Data excerpts
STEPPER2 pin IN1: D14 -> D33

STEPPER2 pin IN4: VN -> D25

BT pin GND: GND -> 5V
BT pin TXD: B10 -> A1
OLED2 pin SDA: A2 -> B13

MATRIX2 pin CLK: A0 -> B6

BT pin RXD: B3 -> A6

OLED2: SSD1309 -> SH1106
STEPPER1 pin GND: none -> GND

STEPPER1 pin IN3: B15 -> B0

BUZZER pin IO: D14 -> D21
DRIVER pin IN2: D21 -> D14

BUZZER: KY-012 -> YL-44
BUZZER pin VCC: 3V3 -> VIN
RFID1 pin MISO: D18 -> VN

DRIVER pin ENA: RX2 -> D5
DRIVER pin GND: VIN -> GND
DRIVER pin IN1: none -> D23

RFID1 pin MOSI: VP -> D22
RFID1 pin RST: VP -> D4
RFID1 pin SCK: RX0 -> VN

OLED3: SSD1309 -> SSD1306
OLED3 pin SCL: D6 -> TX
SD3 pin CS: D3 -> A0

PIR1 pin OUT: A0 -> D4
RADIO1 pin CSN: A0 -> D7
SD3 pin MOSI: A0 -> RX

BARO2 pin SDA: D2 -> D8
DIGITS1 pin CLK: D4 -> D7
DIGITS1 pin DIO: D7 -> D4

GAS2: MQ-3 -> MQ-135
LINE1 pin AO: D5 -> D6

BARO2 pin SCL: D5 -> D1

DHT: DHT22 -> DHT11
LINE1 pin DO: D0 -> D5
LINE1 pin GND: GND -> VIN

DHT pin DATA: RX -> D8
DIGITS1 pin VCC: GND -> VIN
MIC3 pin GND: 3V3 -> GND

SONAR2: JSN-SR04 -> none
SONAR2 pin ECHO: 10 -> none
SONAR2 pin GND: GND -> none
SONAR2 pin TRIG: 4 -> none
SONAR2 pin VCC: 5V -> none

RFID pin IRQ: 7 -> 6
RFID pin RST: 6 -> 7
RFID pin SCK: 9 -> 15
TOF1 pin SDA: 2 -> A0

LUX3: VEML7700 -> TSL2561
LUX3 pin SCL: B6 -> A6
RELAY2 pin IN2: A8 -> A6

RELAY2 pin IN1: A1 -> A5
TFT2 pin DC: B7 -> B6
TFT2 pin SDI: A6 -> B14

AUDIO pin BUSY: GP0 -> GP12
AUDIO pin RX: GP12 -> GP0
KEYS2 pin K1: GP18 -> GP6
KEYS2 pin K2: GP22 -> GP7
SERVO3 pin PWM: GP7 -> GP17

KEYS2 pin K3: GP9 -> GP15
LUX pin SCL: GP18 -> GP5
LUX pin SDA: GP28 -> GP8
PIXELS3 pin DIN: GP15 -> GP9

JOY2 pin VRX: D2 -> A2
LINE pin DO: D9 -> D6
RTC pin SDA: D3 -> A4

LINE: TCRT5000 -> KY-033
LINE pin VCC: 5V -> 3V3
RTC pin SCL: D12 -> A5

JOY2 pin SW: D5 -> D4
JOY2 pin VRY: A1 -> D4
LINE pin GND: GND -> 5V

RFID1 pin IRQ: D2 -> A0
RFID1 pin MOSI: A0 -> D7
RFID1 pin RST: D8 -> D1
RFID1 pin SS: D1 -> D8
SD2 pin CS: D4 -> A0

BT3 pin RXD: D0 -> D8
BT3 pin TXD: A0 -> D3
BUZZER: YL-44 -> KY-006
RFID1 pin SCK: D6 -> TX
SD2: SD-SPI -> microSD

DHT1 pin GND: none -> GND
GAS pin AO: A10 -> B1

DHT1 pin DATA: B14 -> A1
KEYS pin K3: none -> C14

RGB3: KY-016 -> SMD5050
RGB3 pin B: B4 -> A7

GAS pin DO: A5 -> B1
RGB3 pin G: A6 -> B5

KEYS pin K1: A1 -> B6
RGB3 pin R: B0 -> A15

Exercise instructions
Reproduce, exactly and only, the lines running from the one with "RFID1 pin MOSI: A0 -> D7" to the end of the listing above.

Written solution
RFID1 pin MOSI: A0 -> D7
RFID1 pin RST: D8 -> D1
RFID1 pin SS: D1 -> D8
SD2 pin CS: D4 -> A0

BT3 pin RXD: D0 -> D8
BT3 pin TXD: A0 -> D3
BUZZER: YL-44 -> KY-006
RFID1 pin SCK: D6 -> TX
SD2: SD-SPI -> microSD

DHT1 pin GND: none -> GND
GAS pin AO: A10 -> B1

DHT1 pin DATA: B14 -> A1
KEYS pin K3: none -> C14

RGB3: KY-016 -> SMD5050
RGB3 pin B: B4 -> A7

GAS pin DO: A5 -> B1
RGB3 pin G: A6 -> B5

KEYS pin K1: A1 -> B6
RGB3 pin R: B0 -> A15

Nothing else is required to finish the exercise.